- THE EXERCISE: Reproduce all items below, from the line containing "Determine the (x, y)" down to the line containing "In order to click on strudel in this page", both included, with each requested item intact and every answer coordinate offset by adding 36 to it. Leave the pictures out of your reply.

- DATA LINES:

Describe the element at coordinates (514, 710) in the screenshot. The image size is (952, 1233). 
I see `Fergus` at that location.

* * *

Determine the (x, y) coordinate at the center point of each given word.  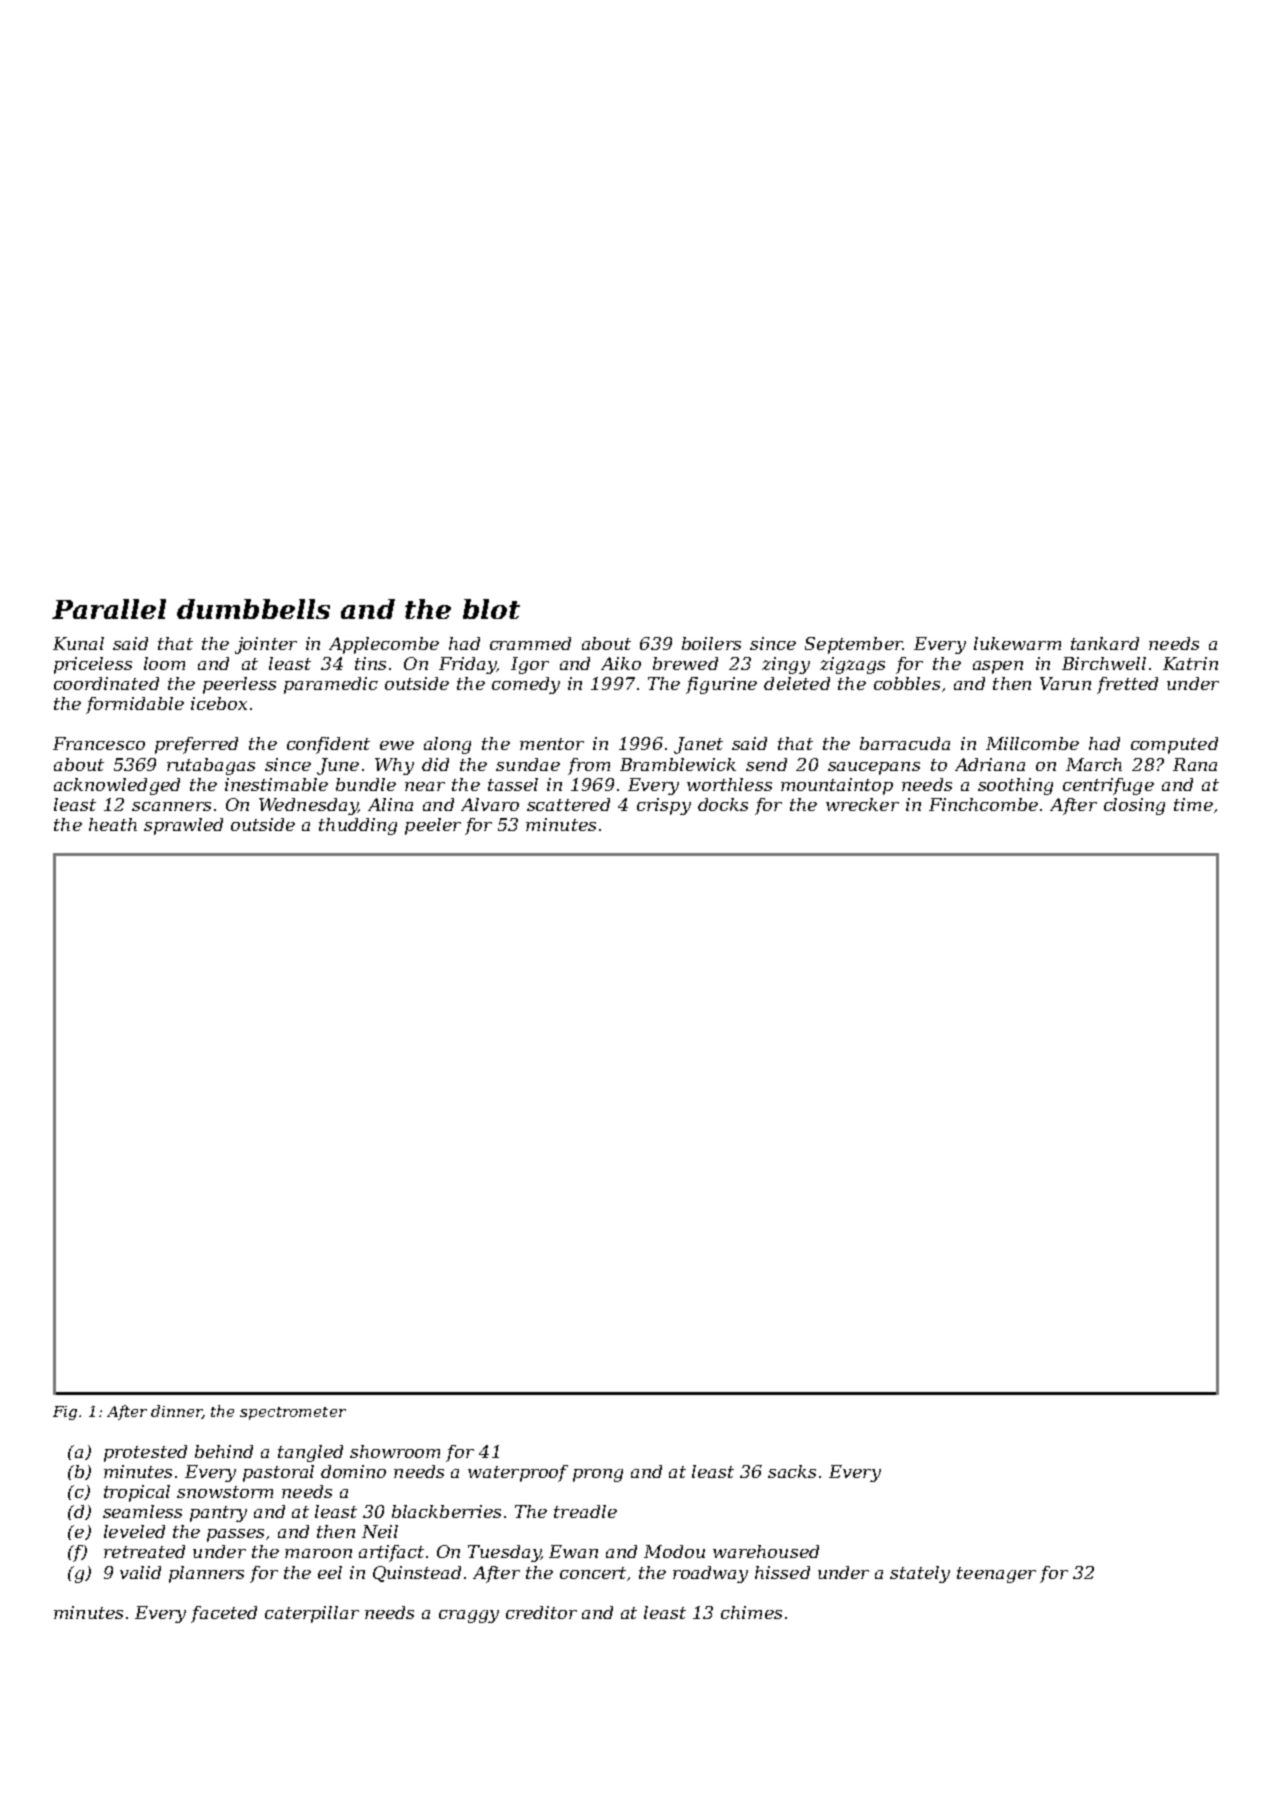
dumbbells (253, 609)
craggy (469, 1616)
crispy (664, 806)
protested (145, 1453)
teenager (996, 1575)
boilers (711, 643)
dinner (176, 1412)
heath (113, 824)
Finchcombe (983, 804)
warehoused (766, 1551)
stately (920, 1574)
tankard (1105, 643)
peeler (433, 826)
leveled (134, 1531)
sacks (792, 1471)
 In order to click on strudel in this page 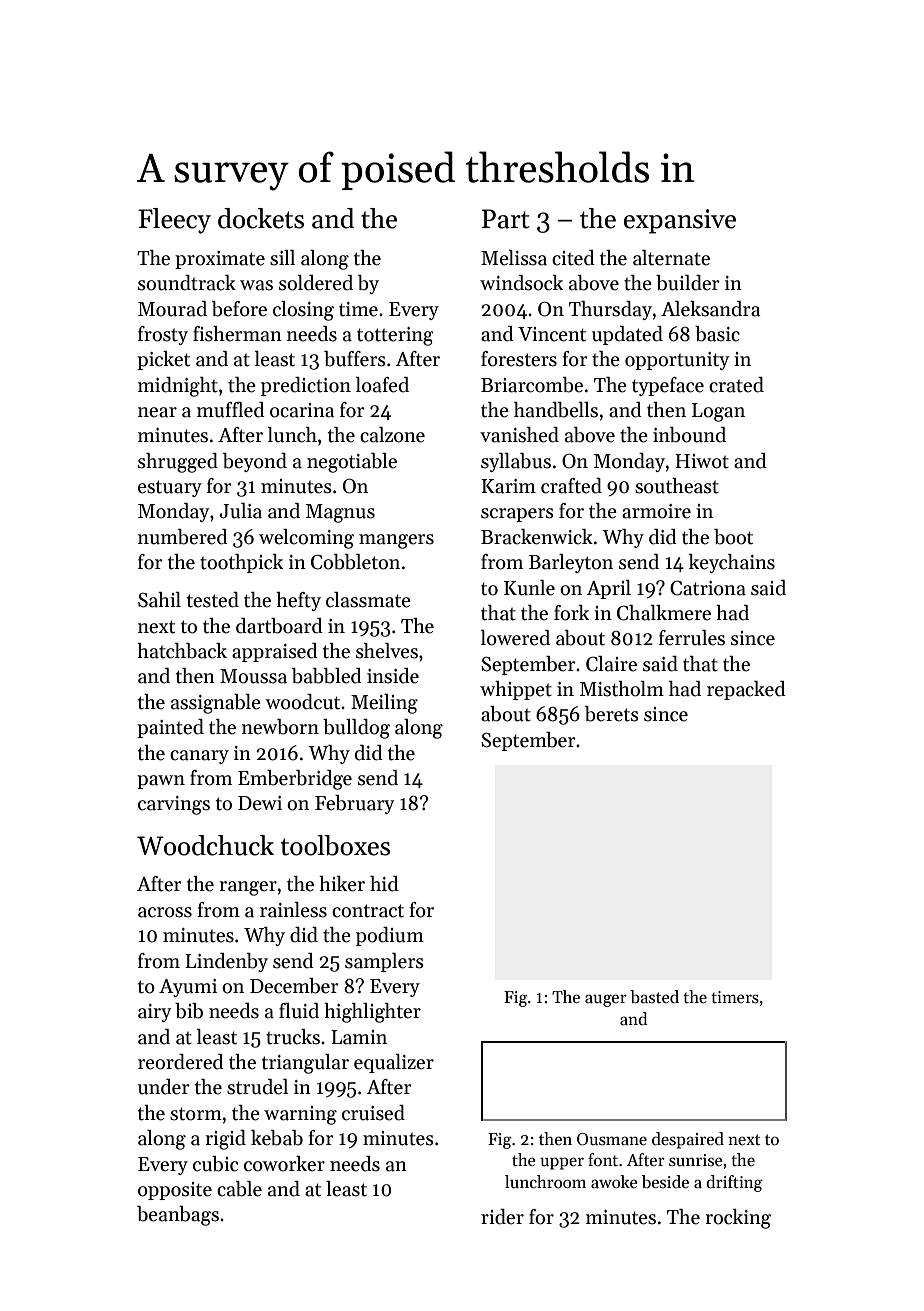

- SOLUTION FOR THIS EXERCISE:
Determine the (x, y) coordinate at the center point of each given word.  
dumbbells (289, 645)
craggy (505, 1652)
crispy (700, 842)
protested (181, 1489)
teenager (1032, 1611)
boilers (747, 679)
dinner (212, 1448)
heath (149, 860)
Finchcombe (1019, 840)
warehoused (802, 1587)
stately (956, 1610)
tankard (1141, 679)
peeler (469, 862)
leveled (170, 1567)
sacks (828, 1507)
 In order to click on strudel in this page 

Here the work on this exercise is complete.